> [Data]

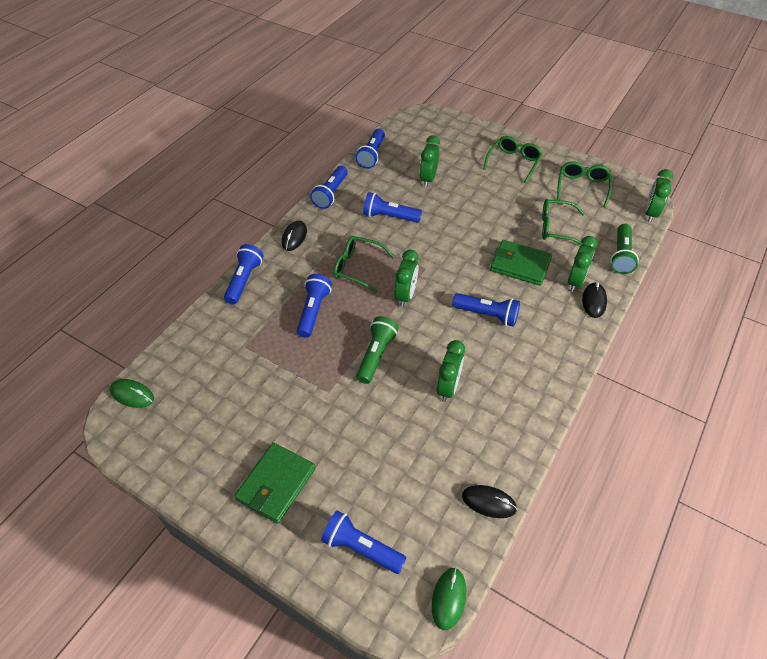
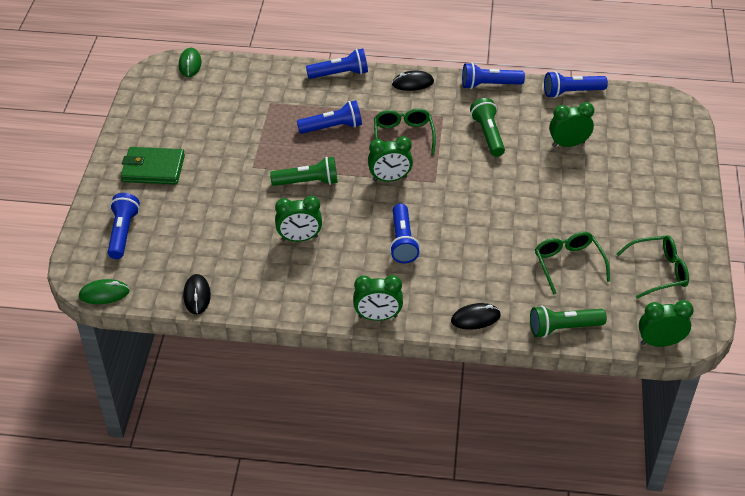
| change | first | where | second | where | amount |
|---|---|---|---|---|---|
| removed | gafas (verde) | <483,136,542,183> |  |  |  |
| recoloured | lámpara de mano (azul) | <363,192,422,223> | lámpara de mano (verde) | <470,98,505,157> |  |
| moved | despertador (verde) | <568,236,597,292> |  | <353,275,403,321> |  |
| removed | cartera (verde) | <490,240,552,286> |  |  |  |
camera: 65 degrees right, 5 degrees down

> [Try it]
With the pictures left out, output all the entries exactly.

> [Task result]
| change | first | where | second | where | amount |
|---|---|---|---|---|---|
| removed | gafas (verde) | <483,136,542,183> |  |  |  |
| recoloured | lámpara de mano (azul) | <363,192,422,223> | lámpara de mano (verde) | <470,98,505,157> |  |
| moved | despertador (verde) | <568,236,597,292> |  | <353,275,403,321> |  |
| removed | cartera (verde) | <490,240,552,286> |  |  |  |
camera: 65 degrees right, 5 degrees down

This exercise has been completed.